What is required: Using the records below, repeat exactly the lines from the one holding "U5 pin in-: MIC -> CMP" through the one holding "U6: NAND (in", both ends included, and no others.

[Edit tracking data]
%%

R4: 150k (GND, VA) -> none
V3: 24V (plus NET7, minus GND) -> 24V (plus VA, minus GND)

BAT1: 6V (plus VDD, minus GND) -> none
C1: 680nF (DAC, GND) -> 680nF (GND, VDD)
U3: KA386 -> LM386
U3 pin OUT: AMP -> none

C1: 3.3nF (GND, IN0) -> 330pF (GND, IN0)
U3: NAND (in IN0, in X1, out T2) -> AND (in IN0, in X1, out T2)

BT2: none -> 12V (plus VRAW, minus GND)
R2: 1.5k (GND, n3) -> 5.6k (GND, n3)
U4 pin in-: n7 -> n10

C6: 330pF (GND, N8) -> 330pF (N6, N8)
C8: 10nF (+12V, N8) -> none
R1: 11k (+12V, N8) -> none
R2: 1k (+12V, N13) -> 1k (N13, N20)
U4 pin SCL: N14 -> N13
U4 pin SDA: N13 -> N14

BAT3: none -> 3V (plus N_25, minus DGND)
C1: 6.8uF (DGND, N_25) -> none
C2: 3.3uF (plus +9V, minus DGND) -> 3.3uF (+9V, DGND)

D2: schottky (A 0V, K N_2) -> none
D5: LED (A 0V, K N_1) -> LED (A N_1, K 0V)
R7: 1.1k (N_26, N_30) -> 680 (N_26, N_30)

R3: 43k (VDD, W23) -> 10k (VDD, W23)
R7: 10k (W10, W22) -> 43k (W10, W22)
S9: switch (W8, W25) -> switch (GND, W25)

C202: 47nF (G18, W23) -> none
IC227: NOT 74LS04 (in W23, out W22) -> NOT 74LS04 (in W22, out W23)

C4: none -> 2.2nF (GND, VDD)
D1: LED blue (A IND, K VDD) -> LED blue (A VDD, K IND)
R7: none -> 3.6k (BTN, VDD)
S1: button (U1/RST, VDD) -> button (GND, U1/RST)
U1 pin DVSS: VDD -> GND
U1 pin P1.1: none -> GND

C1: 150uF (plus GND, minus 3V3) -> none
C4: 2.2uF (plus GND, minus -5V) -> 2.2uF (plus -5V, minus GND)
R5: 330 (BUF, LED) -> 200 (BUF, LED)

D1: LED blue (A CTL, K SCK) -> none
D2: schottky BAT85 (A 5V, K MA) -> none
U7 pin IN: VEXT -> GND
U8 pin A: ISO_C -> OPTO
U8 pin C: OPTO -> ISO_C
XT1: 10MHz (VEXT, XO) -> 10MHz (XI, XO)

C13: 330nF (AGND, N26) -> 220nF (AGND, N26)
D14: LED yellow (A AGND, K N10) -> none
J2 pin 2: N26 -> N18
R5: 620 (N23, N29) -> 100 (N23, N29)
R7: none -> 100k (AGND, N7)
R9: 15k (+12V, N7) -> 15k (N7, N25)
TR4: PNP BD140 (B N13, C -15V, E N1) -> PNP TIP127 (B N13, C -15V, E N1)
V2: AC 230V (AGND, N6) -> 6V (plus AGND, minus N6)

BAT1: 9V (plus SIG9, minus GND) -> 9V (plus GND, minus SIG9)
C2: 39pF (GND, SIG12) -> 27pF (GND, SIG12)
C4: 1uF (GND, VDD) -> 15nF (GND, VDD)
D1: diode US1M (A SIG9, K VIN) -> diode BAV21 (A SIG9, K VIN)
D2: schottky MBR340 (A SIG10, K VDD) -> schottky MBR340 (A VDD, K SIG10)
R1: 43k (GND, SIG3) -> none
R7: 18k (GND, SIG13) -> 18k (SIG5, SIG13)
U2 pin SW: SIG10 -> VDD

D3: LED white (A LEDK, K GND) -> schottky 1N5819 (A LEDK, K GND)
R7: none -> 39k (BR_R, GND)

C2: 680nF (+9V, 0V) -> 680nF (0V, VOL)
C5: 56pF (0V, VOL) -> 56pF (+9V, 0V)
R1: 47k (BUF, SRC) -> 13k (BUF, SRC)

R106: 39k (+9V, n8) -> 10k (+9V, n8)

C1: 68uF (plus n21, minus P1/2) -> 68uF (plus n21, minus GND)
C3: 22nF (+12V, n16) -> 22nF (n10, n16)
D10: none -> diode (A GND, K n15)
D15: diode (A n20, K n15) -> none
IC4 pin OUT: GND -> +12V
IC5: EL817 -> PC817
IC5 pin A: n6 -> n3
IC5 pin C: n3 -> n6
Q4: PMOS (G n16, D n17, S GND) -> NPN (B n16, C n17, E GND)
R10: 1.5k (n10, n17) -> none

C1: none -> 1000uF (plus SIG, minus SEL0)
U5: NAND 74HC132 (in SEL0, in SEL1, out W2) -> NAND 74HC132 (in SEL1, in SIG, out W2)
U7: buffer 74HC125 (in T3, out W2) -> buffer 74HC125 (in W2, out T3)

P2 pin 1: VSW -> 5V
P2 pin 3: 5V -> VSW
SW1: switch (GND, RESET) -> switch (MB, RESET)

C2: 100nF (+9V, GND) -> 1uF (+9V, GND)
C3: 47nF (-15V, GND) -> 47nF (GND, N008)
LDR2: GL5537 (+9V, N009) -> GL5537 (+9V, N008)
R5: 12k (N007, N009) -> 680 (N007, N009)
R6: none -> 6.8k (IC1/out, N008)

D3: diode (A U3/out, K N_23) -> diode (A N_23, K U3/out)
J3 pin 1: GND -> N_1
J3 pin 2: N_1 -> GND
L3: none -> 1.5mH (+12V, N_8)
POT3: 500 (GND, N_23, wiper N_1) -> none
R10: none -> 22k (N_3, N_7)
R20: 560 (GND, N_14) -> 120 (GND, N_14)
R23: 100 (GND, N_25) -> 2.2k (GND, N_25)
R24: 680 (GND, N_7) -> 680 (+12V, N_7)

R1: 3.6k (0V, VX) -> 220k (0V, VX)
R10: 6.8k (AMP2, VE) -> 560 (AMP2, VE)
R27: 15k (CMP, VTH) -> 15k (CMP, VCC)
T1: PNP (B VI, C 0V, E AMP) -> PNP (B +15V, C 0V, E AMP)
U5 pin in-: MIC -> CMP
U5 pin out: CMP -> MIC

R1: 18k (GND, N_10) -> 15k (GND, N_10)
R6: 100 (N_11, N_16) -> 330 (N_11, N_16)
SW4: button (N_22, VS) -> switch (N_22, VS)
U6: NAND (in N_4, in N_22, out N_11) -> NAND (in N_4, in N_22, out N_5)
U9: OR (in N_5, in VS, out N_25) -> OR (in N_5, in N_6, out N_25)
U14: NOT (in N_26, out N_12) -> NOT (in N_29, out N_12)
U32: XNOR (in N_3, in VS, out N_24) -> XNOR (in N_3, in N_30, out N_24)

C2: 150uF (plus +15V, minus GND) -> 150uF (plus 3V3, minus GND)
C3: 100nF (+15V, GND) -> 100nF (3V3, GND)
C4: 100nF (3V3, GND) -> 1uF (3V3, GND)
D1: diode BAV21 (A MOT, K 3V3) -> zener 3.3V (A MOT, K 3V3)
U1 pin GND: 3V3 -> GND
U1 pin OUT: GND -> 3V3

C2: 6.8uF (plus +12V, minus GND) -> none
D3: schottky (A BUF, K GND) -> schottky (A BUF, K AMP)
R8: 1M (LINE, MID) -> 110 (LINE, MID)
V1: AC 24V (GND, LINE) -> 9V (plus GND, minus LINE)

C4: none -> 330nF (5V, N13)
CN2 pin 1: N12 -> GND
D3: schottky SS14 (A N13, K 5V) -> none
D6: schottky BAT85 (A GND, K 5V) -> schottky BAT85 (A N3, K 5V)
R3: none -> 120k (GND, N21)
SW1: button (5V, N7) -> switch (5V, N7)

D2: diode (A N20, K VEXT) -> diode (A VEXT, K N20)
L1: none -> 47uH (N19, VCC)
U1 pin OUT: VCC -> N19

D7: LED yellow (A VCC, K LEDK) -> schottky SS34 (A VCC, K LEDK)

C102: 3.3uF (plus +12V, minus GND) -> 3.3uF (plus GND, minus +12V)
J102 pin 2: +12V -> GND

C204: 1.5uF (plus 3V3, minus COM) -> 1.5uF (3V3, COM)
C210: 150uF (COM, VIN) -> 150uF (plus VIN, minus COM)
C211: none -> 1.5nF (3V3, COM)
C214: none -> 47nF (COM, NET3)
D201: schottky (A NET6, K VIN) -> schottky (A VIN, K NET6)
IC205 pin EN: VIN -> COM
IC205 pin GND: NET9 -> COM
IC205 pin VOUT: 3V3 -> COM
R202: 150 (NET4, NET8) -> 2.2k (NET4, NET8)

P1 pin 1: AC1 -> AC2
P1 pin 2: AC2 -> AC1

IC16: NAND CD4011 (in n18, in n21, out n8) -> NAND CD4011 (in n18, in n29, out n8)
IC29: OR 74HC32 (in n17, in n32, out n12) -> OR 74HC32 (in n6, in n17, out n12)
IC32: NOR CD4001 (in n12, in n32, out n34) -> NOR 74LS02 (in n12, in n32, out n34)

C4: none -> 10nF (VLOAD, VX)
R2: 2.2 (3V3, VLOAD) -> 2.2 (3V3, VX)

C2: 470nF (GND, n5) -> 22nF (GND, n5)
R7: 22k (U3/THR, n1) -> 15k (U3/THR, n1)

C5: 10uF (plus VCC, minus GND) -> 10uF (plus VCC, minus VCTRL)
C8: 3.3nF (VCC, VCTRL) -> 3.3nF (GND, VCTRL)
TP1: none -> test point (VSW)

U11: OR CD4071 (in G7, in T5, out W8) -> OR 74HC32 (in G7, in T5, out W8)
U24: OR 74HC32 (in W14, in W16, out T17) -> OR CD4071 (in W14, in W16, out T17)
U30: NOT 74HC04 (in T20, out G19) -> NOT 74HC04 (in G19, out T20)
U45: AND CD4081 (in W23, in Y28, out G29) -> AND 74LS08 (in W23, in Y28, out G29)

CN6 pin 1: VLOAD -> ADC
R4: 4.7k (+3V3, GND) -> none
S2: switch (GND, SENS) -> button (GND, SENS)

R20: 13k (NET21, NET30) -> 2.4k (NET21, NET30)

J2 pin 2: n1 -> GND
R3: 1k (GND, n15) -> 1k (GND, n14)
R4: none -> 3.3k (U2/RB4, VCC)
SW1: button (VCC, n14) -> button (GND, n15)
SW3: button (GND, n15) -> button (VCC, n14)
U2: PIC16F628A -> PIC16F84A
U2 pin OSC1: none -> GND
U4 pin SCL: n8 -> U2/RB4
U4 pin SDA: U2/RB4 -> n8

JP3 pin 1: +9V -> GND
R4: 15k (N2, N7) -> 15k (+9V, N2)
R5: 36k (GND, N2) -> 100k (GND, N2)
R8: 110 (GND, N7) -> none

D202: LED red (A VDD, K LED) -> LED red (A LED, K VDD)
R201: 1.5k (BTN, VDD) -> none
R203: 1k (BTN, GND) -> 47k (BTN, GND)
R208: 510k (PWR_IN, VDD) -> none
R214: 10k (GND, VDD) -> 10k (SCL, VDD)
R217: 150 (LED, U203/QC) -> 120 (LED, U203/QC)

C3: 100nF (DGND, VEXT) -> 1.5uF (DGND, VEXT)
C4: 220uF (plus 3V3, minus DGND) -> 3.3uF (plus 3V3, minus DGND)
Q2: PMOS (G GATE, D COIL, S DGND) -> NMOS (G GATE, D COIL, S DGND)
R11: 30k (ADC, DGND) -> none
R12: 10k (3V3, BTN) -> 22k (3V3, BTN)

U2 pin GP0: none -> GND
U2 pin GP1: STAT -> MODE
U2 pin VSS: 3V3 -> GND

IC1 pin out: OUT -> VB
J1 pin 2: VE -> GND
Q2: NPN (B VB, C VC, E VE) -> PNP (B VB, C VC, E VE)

%%

Answer:
U5 pin in-: MIC -> CMP
U5 pin out: CMP -> MIC

R1: 18k (GND, N_10) -> 15k (GND, N_10)
R6: 100 (N_11, N_16) -> 330 (N_11, N_16)
SW4: button (N_22, VS) -> switch (N_22, VS)
U6: NAND (in N_4, in N_22, out N_11) -> NAND (in N_4, in N_22, out N_5)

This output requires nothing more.